Data entries:
※

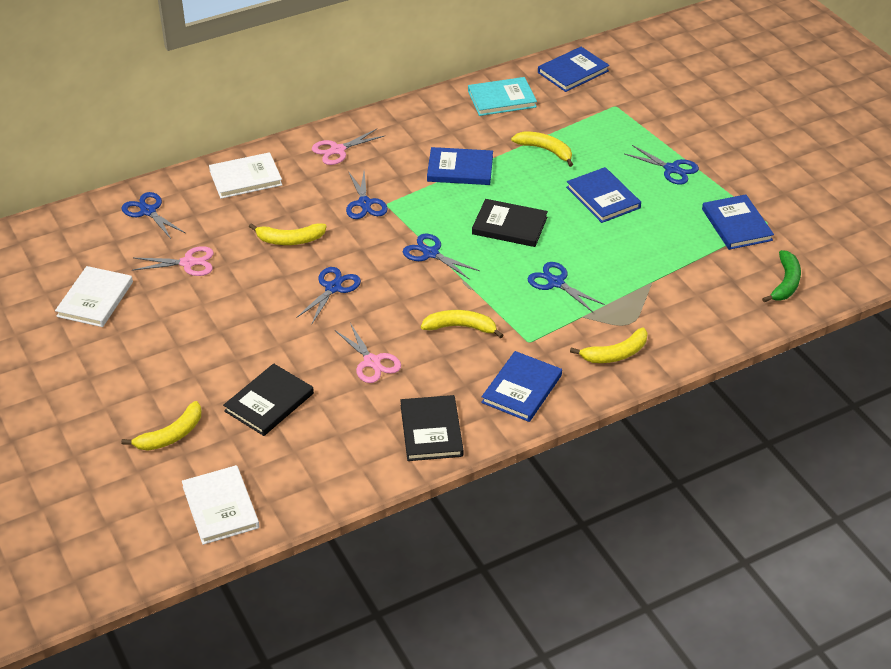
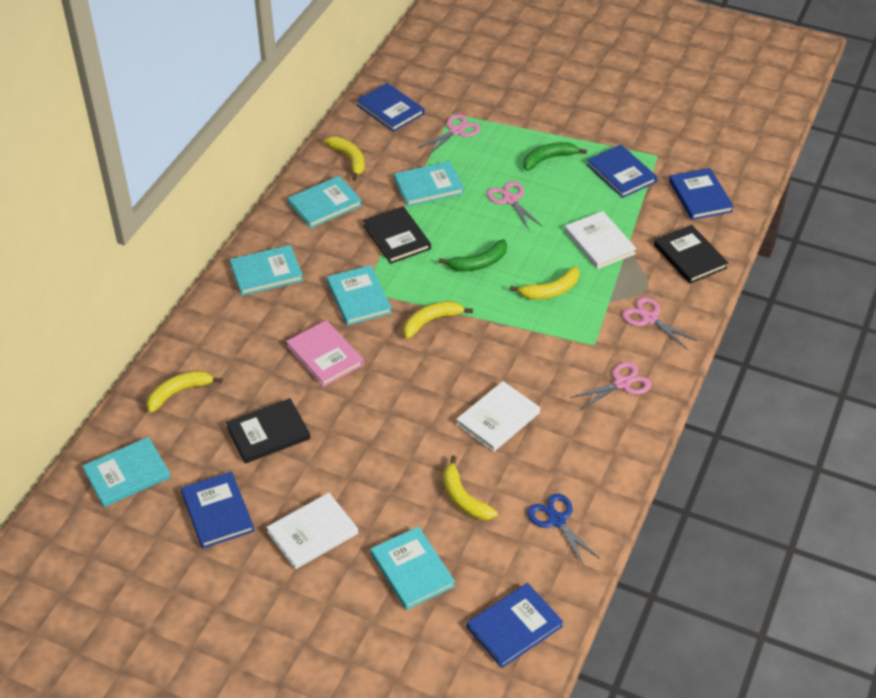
blue scissors: 6 -> 1
green banana: 1 -> 2
pink book: 0 -> 1
pink scissors: 3 -> 4
turquoise book: 1 -> 6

※

Problem requirements: For this exercise, transcribe the entries verbatim and skip all pictures.

Answer to this task:
blue scissors: 6 -> 1
green banana: 1 -> 2
pink book: 0 -> 1
pink scissors: 3 -> 4
turquoise book: 1 -> 6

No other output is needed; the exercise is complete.